**THE TASK**
For the entries that follow, retype exactly the lines from the one containing "brown star: (79, 52) -> (174, 78), moved" to the one containing "white L-shape: (26, 311)", inclusive, and only those. Images stay out of the copy.

**DATA FOR ANALYSIS**
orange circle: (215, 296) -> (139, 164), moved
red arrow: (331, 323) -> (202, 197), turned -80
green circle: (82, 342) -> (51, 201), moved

==

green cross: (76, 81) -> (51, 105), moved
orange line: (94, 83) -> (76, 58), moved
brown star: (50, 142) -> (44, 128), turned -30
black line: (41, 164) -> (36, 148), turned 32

--

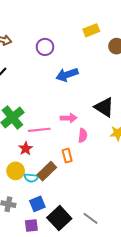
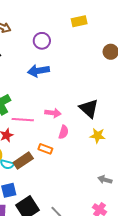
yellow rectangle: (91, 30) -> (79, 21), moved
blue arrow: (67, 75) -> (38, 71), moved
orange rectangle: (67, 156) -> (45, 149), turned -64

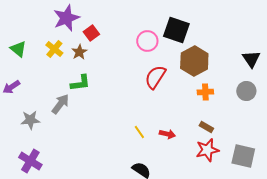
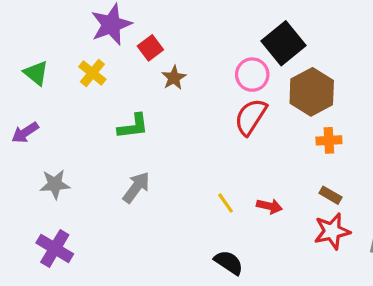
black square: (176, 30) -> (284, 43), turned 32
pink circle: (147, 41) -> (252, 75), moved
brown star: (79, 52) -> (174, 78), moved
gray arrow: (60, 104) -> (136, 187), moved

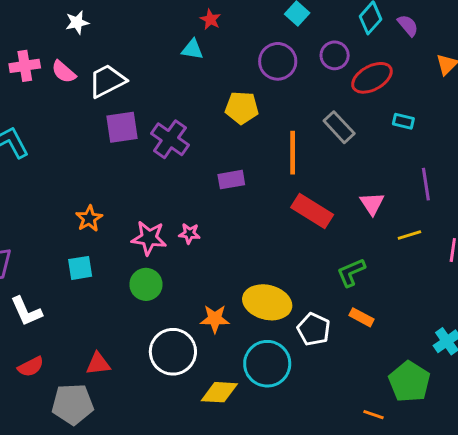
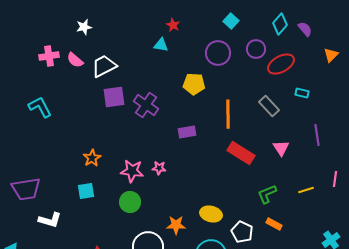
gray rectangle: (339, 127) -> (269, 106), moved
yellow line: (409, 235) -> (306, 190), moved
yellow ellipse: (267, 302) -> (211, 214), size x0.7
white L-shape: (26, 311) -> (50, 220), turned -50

**TASK RESULT**
brown star: (79, 52) -> (174, 78), moved
gray arrow: (60, 104) -> (136, 187), moved

gray rectangle: (339, 127) -> (269, 106), moved
yellow line: (409, 235) -> (306, 190), moved
yellow ellipse: (267, 302) -> (211, 214), size x0.7
white L-shape: (26, 311) -> (50, 220), turned -50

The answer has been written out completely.